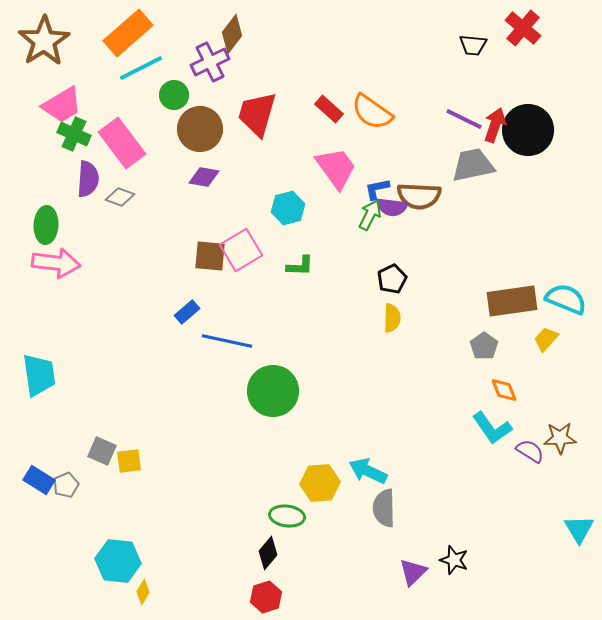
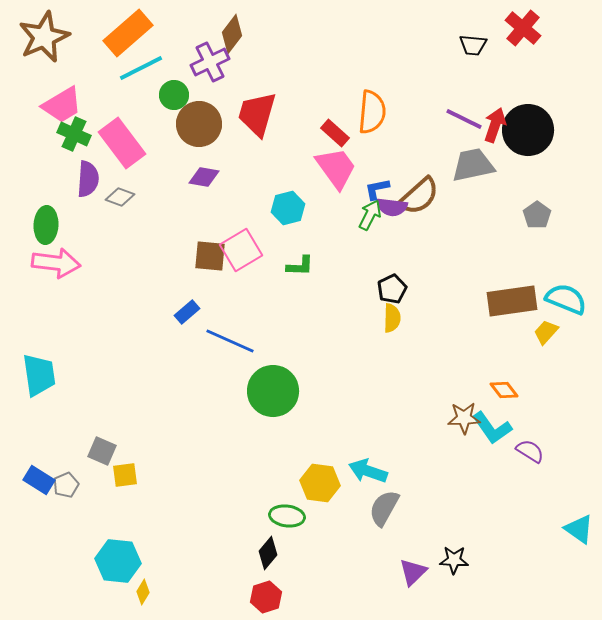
brown star at (44, 41): moved 4 px up; rotated 9 degrees clockwise
red rectangle at (329, 109): moved 6 px right, 24 px down
orange semicircle at (372, 112): rotated 120 degrees counterclockwise
brown circle at (200, 129): moved 1 px left, 5 px up
brown semicircle at (419, 196): rotated 45 degrees counterclockwise
black pentagon at (392, 279): moved 10 px down
yellow trapezoid at (546, 339): moved 7 px up
blue line at (227, 341): moved 3 px right; rotated 12 degrees clockwise
gray pentagon at (484, 346): moved 53 px right, 131 px up
orange diamond at (504, 390): rotated 16 degrees counterclockwise
brown star at (560, 438): moved 96 px left, 20 px up
yellow square at (129, 461): moved 4 px left, 14 px down
cyan arrow at (368, 471): rotated 6 degrees counterclockwise
yellow hexagon at (320, 483): rotated 12 degrees clockwise
gray semicircle at (384, 508): rotated 30 degrees clockwise
cyan triangle at (579, 529): rotated 24 degrees counterclockwise
black star at (454, 560): rotated 16 degrees counterclockwise
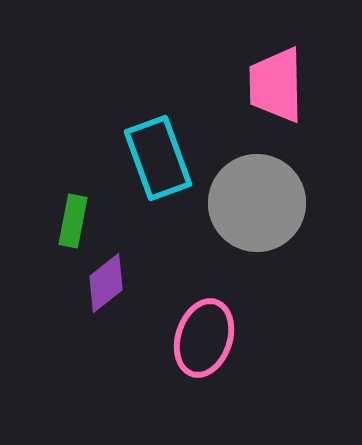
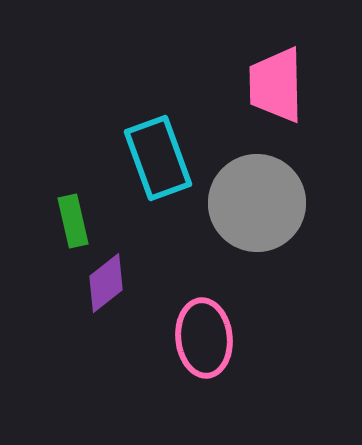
green rectangle: rotated 24 degrees counterclockwise
pink ellipse: rotated 24 degrees counterclockwise
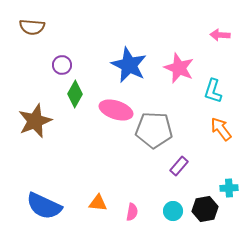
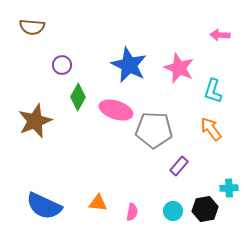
green diamond: moved 3 px right, 3 px down
orange arrow: moved 10 px left
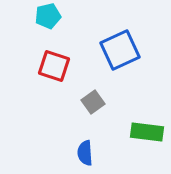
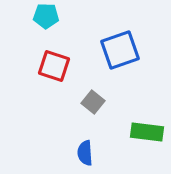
cyan pentagon: moved 2 px left; rotated 15 degrees clockwise
blue square: rotated 6 degrees clockwise
gray square: rotated 15 degrees counterclockwise
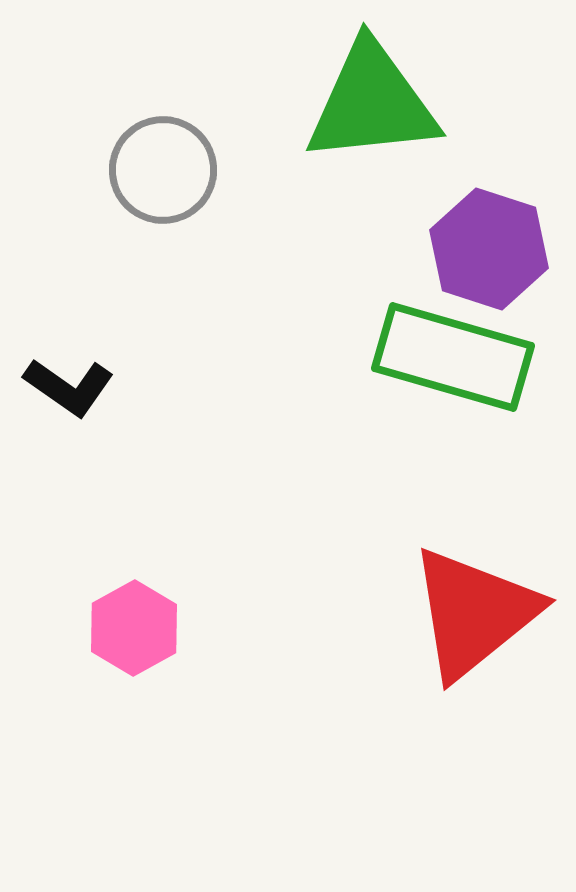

════════

(WHAT TO WORK ON): Everything above from the line with "cyan arrow at" through the line with "blue square: rotated 6 degrees clockwise" should be retyped exactly, and nothing else; omit pictures.

(ANSWER SPACE):
cyan arrow at (368, 471): rotated 6 degrees counterclockwise
yellow hexagon at (320, 483): rotated 12 degrees clockwise
gray semicircle at (384, 508): rotated 30 degrees clockwise
cyan triangle at (579, 529): rotated 24 degrees counterclockwise
black star at (454, 560): rotated 16 degrees counterclockwise
green rectangle: rotated 24 degrees counterclockwise
pink ellipse: rotated 24 degrees counterclockwise
green diamond: moved 3 px right, 3 px down
orange arrow: moved 10 px left
cyan pentagon: moved 2 px left; rotated 15 degrees clockwise
blue square: rotated 6 degrees clockwise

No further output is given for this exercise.